--- Work required ---
Among the entries that follow, find every line with the word "crop" and list it.

(Records excerpted from a collection)
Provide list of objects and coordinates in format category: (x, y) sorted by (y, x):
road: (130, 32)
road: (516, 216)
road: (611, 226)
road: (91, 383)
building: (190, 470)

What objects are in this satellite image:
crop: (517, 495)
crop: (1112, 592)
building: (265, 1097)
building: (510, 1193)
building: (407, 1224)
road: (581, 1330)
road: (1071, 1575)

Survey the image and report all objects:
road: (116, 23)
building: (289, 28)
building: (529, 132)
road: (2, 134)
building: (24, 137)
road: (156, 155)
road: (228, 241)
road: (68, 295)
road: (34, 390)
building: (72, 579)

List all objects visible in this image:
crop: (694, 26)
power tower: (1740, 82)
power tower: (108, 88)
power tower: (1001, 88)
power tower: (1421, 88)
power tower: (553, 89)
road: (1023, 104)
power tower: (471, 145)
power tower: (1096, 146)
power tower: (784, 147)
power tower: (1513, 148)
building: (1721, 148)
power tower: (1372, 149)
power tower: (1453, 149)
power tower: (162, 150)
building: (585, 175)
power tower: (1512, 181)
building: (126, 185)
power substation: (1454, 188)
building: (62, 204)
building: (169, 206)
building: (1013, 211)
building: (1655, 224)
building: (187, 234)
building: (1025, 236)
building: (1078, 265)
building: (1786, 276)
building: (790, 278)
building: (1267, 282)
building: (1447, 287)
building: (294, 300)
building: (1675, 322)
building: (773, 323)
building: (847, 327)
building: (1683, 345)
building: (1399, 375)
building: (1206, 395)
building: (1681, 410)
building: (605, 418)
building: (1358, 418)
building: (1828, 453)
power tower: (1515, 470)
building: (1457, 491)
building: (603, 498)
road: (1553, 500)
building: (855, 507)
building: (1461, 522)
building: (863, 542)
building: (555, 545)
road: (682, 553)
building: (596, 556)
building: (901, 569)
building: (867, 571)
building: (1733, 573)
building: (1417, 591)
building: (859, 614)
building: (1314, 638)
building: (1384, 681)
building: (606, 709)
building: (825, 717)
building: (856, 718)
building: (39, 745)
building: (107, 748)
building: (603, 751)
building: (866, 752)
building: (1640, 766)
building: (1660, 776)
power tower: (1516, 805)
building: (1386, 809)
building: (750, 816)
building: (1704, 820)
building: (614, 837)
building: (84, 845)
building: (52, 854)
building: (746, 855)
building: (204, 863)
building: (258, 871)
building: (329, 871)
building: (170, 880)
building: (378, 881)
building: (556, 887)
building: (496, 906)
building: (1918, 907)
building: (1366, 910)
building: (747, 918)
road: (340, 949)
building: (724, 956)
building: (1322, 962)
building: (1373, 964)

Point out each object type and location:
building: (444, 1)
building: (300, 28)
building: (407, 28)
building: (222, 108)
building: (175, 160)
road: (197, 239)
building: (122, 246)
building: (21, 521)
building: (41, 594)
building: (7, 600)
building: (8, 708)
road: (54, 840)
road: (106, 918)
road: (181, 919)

--- Response to this task ---
crop: (517, 495)
crop: (1112, 592)
crop: (694, 26)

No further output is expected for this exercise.